PROBLEM TO WORK ON » The records below hold pictures; please leave those out and retype the rest exactly.

Scene image comparisons:

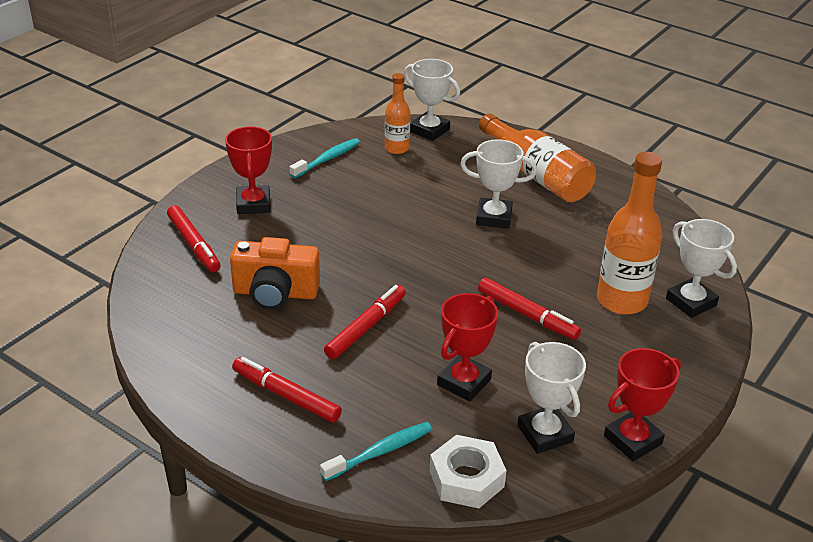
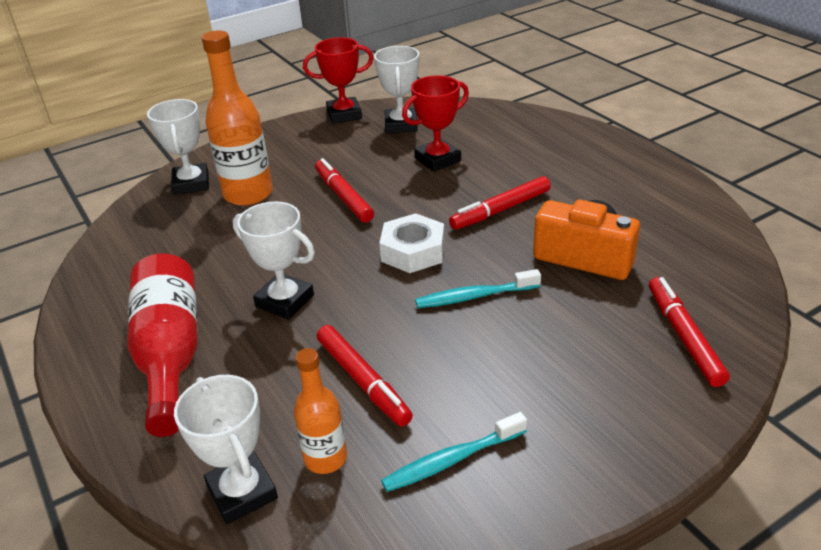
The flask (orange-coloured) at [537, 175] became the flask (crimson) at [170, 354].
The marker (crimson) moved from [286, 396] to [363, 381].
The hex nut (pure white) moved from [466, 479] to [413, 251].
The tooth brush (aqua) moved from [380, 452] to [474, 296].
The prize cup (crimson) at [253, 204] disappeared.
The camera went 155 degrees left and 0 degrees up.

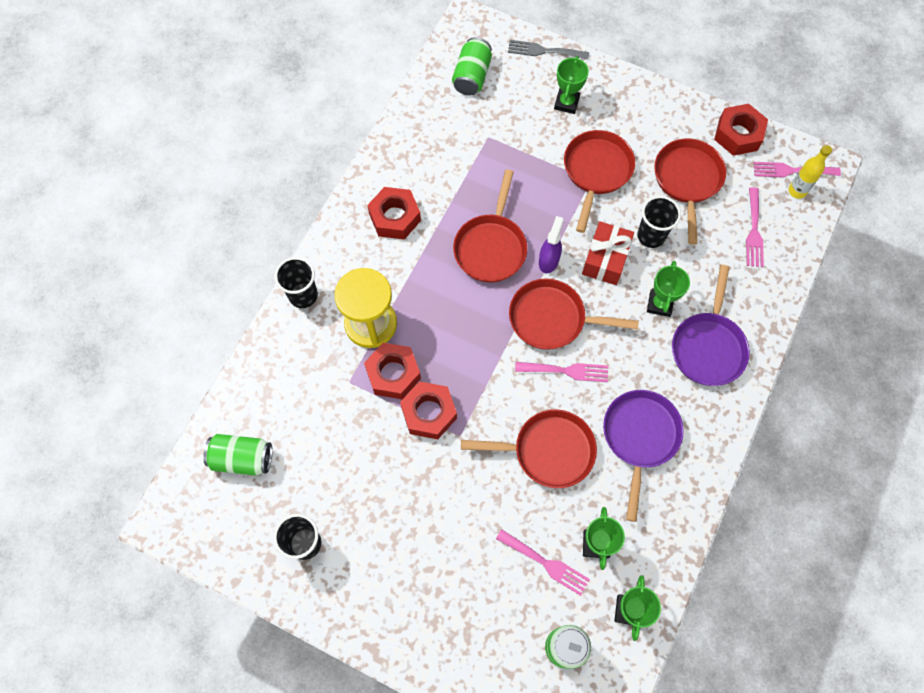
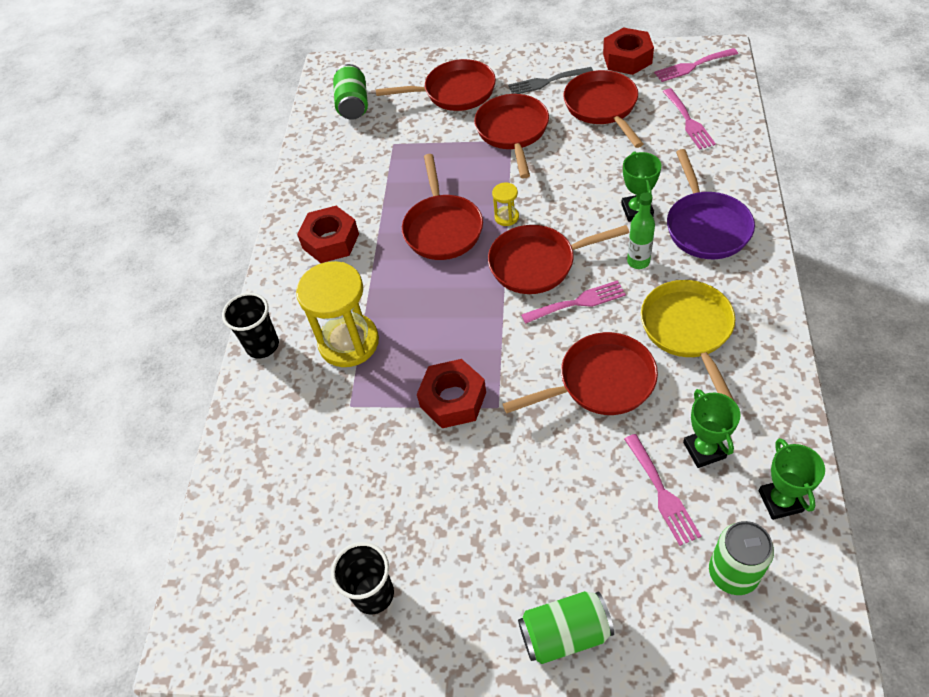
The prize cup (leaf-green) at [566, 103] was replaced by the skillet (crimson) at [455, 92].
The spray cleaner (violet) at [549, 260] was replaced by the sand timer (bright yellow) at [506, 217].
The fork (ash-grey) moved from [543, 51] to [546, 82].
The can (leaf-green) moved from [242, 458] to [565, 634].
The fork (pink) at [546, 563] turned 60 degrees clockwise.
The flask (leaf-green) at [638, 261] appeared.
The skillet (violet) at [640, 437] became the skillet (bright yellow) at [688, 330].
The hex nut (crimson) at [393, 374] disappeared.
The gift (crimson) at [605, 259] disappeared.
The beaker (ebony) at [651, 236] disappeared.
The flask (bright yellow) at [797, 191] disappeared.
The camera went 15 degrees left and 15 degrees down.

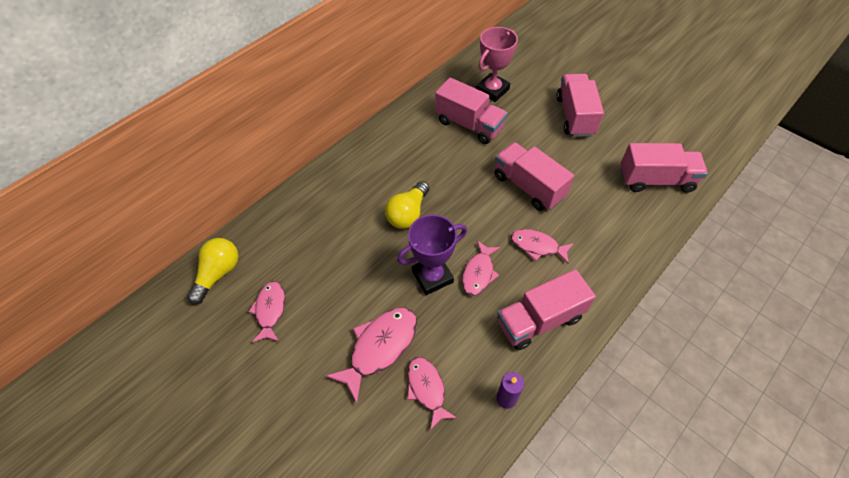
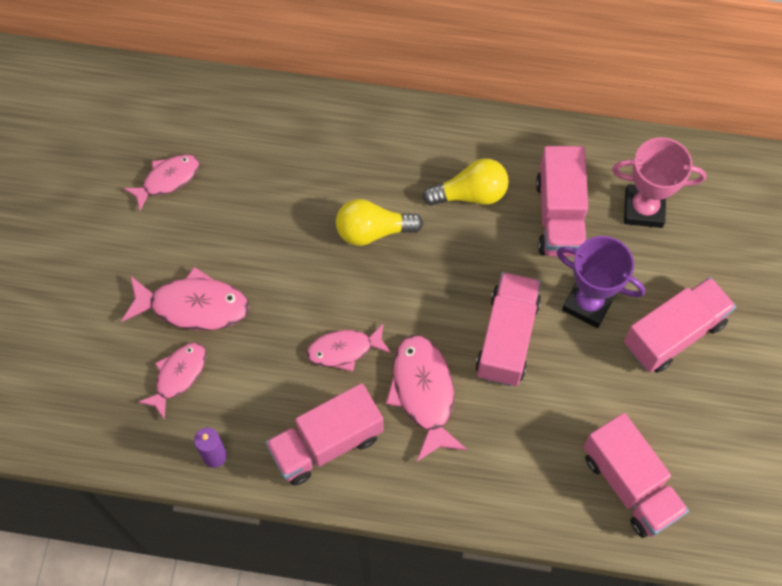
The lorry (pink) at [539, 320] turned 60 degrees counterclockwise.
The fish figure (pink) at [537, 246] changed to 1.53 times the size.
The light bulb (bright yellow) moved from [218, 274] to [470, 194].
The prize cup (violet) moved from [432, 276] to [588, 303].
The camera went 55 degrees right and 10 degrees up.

EXERCISE RESPONSE »
The flask (orange-coloured) at [537, 175] became the flask (crimson) at [170, 354].
The marker (crimson) moved from [286, 396] to [363, 381].
The hex nut (pure white) moved from [466, 479] to [413, 251].
The tooth brush (aqua) moved from [380, 452] to [474, 296].
The prize cup (crimson) at [253, 204] disappeared.
The camera went 155 degrees left and 0 degrees up.

The prize cup (leaf-green) at [566, 103] was replaced by the skillet (crimson) at [455, 92].
The spray cleaner (violet) at [549, 260] was replaced by the sand timer (bright yellow) at [506, 217].
The fork (ash-grey) moved from [543, 51] to [546, 82].
The can (leaf-green) moved from [242, 458] to [565, 634].
The fork (pink) at [546, 563] turned 60 degrees clockwise.
The flask (leaf-green) at [638, 261] appeared.
The skillet (violet) at [640, 437] became the skillet (bright yellow) at [688, 330].
The hex nut (crimson) at [393, 374] disappeared.
The gift (crimson) at [605, 259] disappeared.
The beaker (ebony) at [651, 236] disappeared.
The flask (bright yellow) at [797, 191] disappeared.
The camera went 15 degrees left and 15 degrees down.

The lorry (pink) at [539, 320] turned 60 degrees counterclockwise.
The fish figure (pink) at [537, 246] changed to 1.53 times the size.
The light bulb (bright yellow) moved from [218, 274] to [470, 194].
The prize cup (violet) moved from [432, 276] to [588, 303].
The camera went 55 degrees right and 10 degrees up.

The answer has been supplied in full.